#### Exercise aim:
With the images removed, reproduce each entry below word for word.

#### Records drawn from a dataset:
· · ·

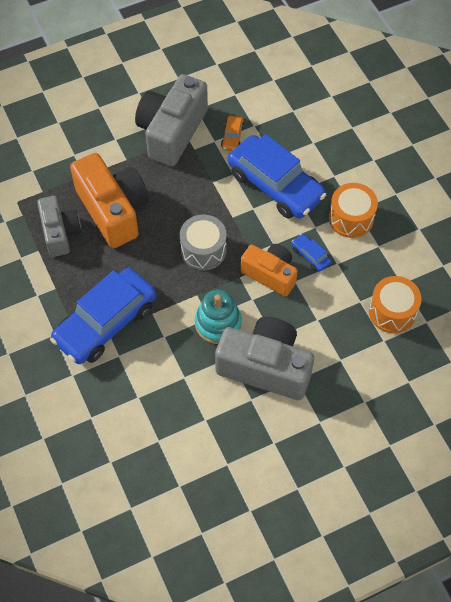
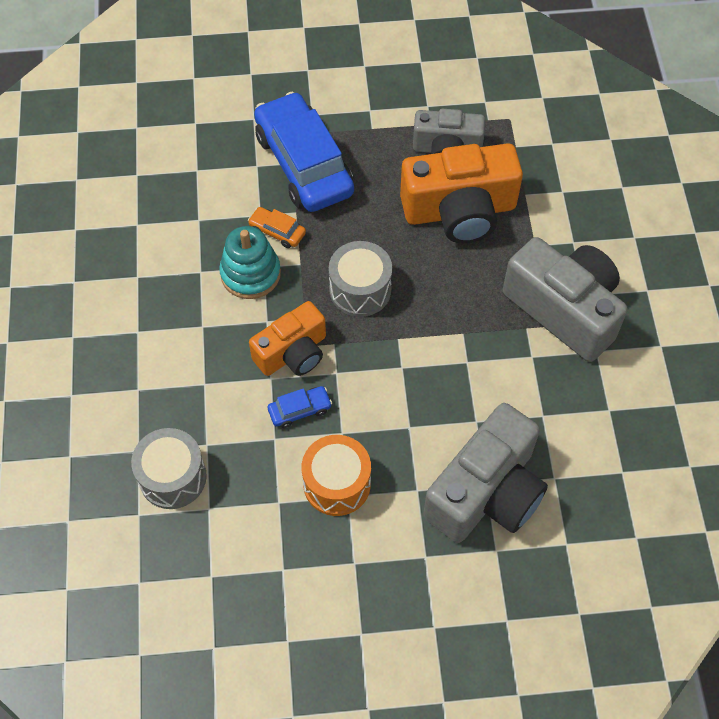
camera: 110 degrees right, 0 degrees up
(232, 137) = (531, 381): orange car -> orange car (277, 231)
(265, 367) = (169, 304): grey camera -> grey camera (486, 492)
(275, 185) = (429, 407): blue car -> none
(392, 312) = (172, 477): orange drum -> grey drum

· · ·

#### Solution to the problem:
camera: 110 degrees right, 0 degrees up
(232, 137) = (531, 381): orange car -> orange car (277, 231)
(265, 367) = (169, 304): grey camera -> grey camera (486, 492)
(275, 185) = (429, 407): blue car -> none
(392, 312) = (172, 477): orange drum -> grey drum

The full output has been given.